__Change listing data__.
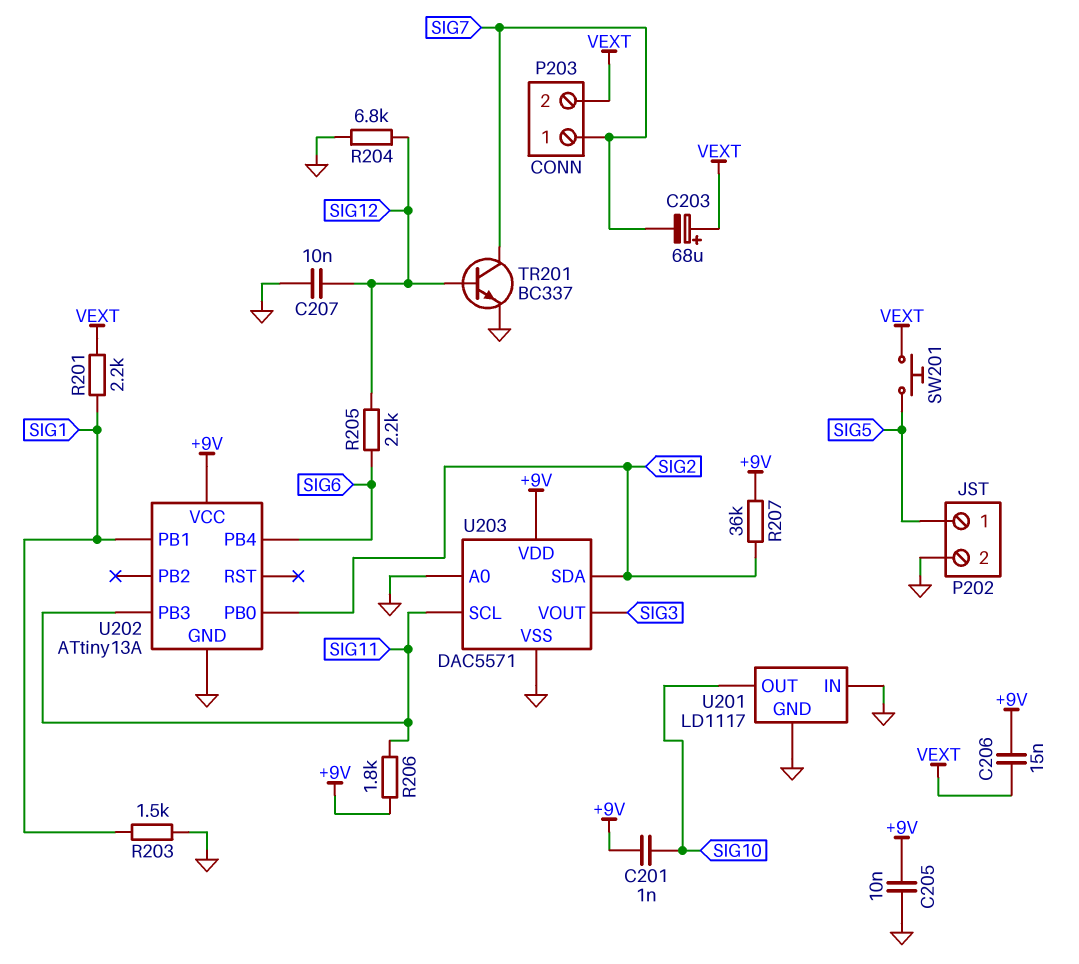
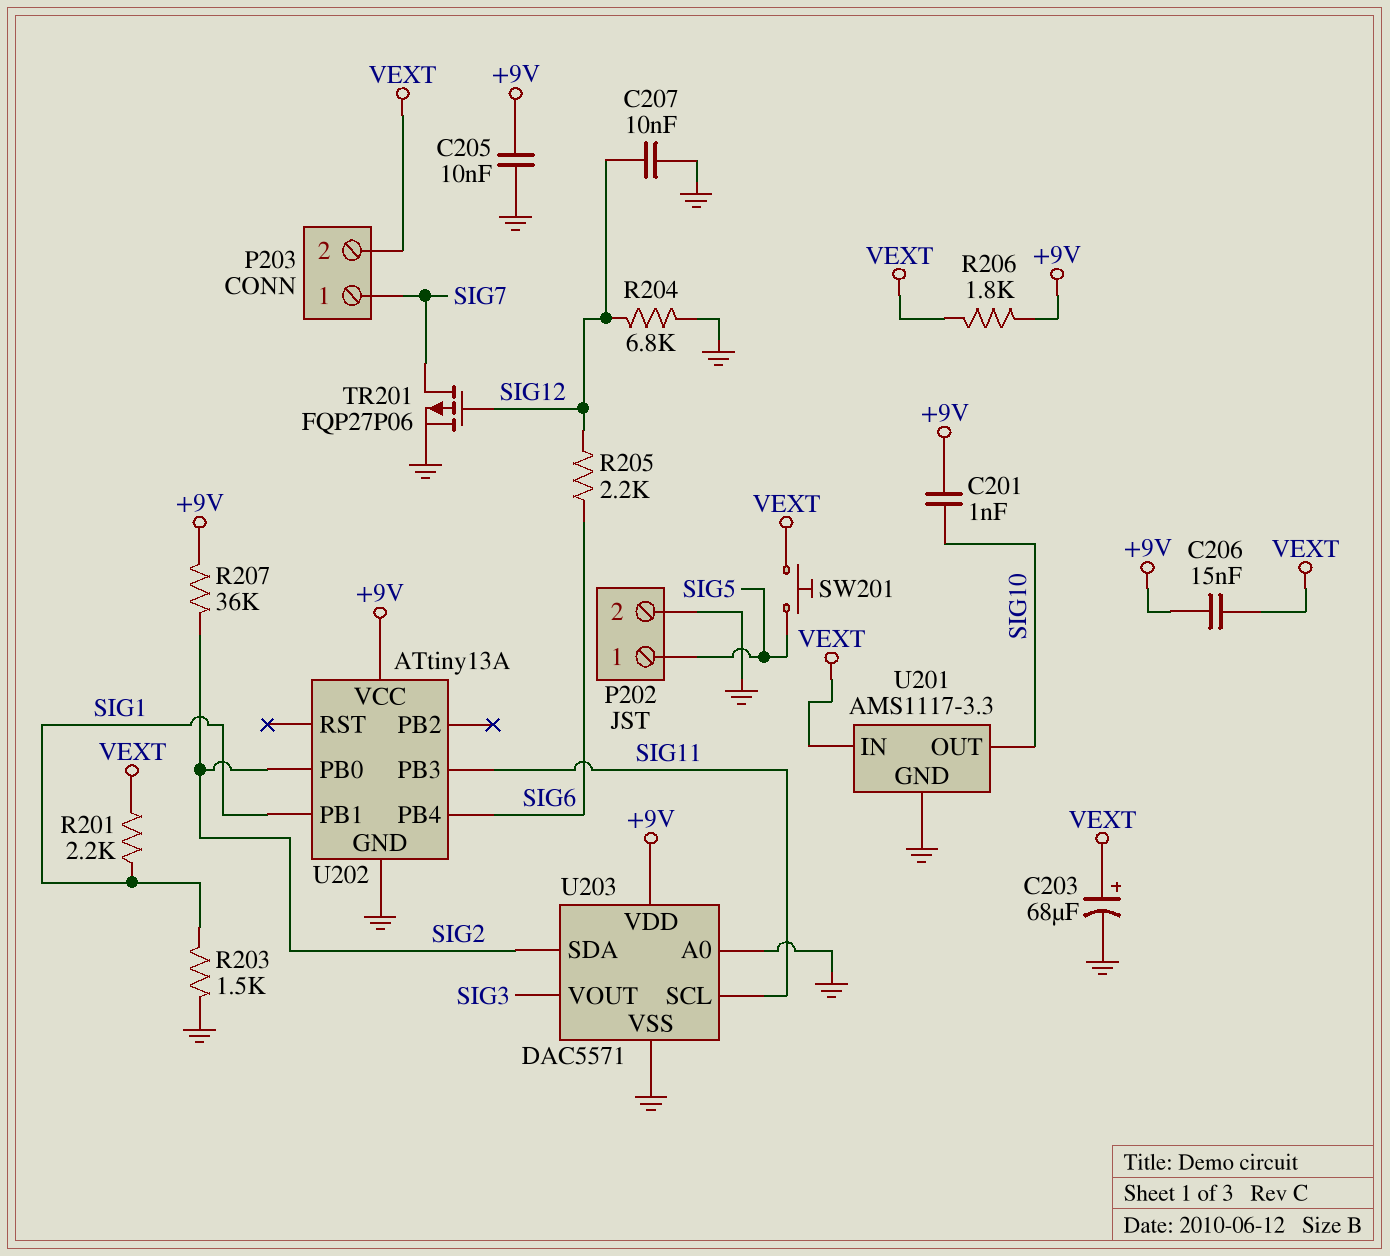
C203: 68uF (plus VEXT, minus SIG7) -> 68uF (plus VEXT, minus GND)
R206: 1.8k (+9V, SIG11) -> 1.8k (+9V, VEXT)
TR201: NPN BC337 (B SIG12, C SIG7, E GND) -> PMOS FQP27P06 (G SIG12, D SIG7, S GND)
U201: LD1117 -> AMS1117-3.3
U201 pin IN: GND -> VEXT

==

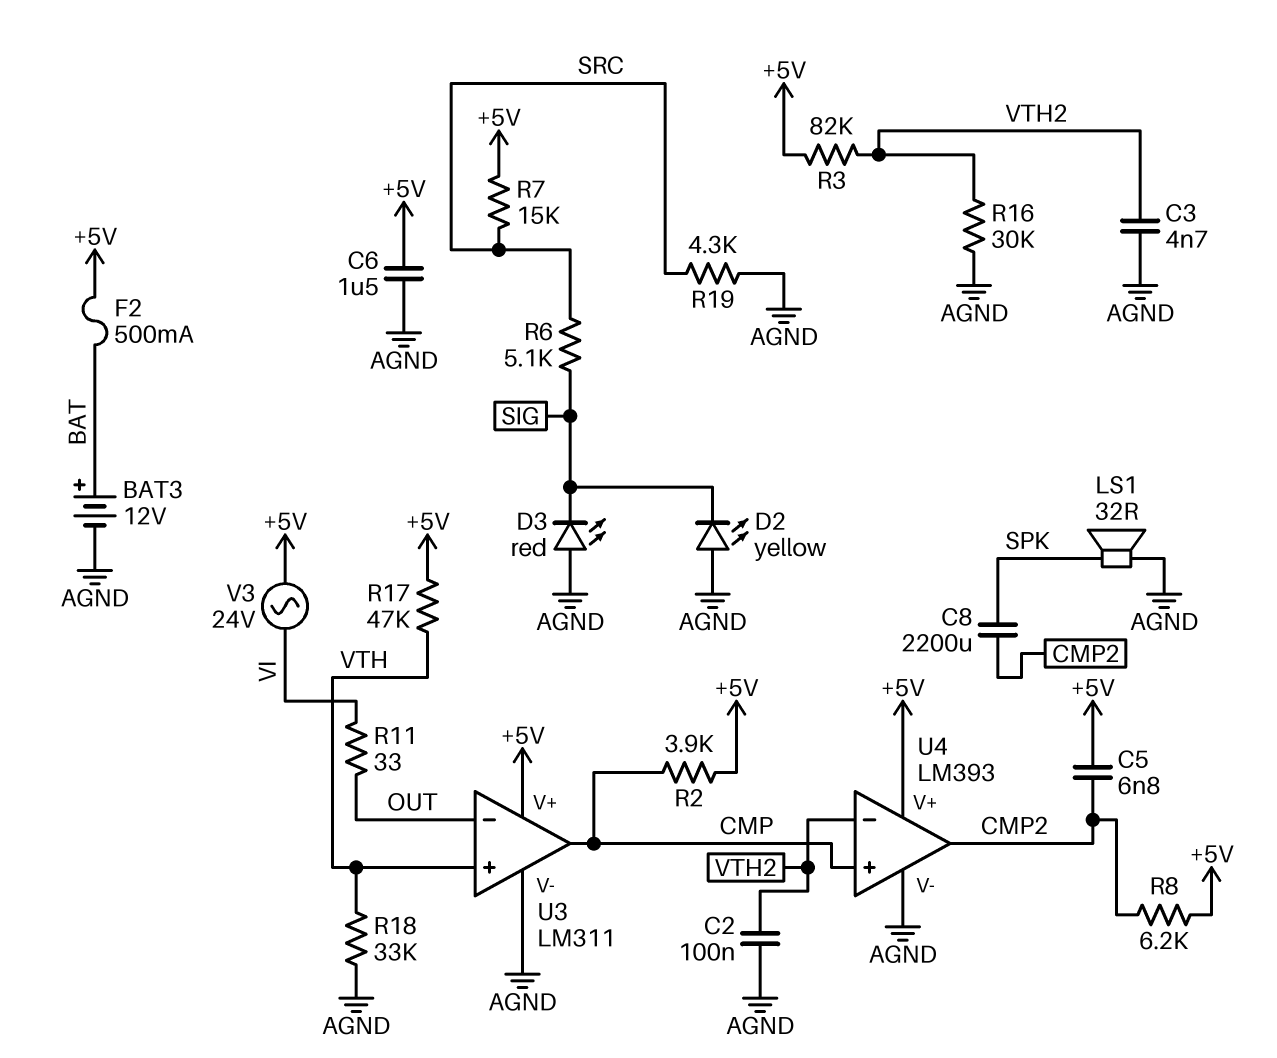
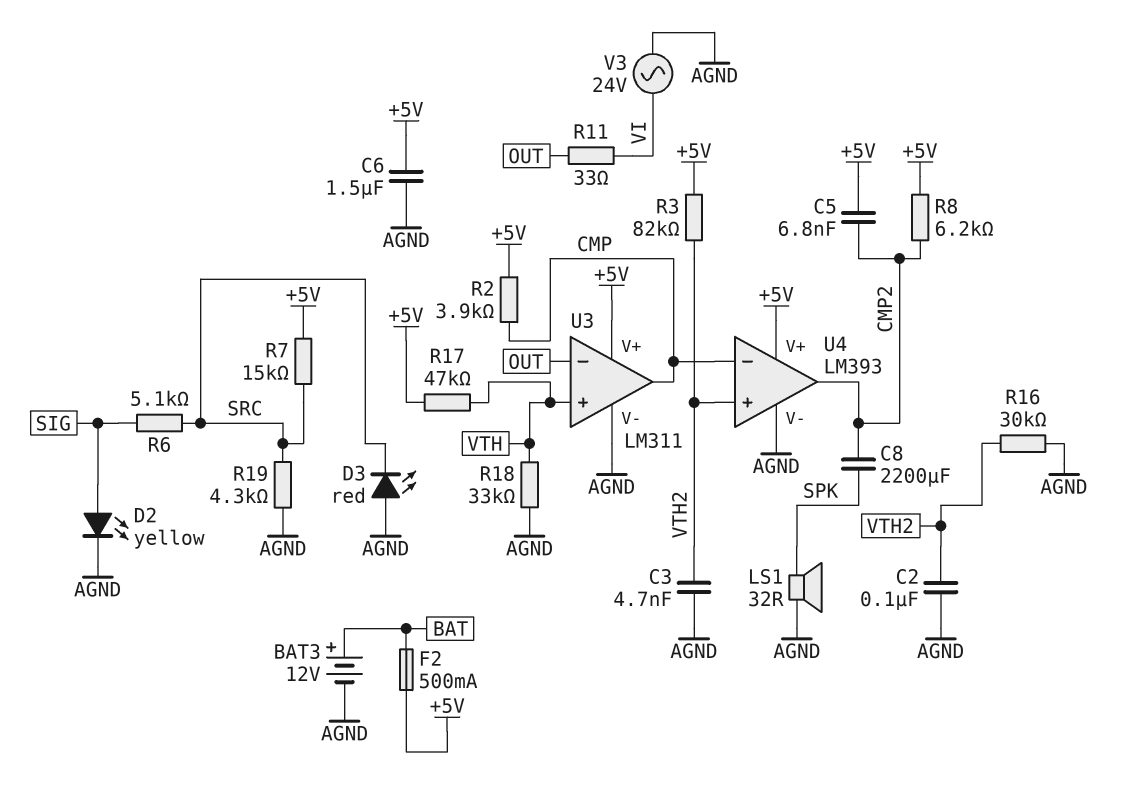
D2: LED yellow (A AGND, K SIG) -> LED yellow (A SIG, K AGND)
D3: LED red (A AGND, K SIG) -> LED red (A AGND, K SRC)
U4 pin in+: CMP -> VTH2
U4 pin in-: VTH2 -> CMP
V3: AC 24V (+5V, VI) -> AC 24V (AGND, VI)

__Exercise brief__. Could you reproduce exactly the lines of the entries above, from the one with "TR201: NPN BC337" through the one with "U201 pin IN: GND -> VEXT", and nothing else?

__Completed task__.
TR201: NPN BC337 (B SIG12, C SIG7, E GND) -> PMOS FQP27P06 (G SIG12, D SIG7, S GND)
U201: LD1117 -> AMS1117-3.3
U201 pin IN: GND -> VEXT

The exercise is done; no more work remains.